What to produce – Please repeat, from the entries that follow, the lines from the one containing "The second view lost the white clock" through the one containing "The second view lost the white hammer" exactly, adding nothing.

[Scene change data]

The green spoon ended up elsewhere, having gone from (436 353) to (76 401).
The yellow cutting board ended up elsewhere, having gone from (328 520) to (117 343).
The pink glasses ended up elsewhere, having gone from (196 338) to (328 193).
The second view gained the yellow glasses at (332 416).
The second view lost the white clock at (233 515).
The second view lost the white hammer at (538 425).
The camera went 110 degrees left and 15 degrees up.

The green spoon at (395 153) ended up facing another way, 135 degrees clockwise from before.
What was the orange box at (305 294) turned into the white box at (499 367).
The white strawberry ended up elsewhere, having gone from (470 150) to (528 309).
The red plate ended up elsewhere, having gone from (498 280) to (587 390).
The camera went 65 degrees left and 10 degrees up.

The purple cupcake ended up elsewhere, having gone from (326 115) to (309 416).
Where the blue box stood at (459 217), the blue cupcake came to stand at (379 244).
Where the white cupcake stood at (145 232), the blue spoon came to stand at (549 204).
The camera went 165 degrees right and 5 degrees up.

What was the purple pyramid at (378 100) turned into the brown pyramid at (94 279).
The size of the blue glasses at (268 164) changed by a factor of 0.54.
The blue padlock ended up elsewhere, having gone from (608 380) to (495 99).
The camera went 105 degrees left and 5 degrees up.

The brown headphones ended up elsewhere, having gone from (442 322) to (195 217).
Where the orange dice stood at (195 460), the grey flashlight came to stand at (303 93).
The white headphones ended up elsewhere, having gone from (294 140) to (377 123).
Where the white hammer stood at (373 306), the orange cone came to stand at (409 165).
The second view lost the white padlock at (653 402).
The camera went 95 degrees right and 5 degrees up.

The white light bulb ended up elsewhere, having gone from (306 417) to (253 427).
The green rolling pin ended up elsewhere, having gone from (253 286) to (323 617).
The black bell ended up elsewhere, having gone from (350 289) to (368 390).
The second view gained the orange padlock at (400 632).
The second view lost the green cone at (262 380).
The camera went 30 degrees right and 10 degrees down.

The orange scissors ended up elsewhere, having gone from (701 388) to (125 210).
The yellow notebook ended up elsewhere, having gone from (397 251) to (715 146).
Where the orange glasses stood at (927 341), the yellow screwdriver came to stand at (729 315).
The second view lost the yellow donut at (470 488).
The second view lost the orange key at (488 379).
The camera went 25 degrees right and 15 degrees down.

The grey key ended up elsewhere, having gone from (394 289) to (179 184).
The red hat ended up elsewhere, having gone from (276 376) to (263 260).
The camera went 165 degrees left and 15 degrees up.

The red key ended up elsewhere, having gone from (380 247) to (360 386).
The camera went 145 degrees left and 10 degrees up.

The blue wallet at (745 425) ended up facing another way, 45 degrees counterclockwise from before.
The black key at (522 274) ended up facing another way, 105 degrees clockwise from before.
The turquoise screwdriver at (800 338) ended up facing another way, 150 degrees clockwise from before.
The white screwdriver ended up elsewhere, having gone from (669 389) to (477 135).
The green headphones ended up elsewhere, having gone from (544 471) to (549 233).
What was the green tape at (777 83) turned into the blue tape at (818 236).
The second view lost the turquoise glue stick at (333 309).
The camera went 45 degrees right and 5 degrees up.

Exercise response –
The second view lost the white clock at (233 515).
The second view lost the white hammer at (538 425).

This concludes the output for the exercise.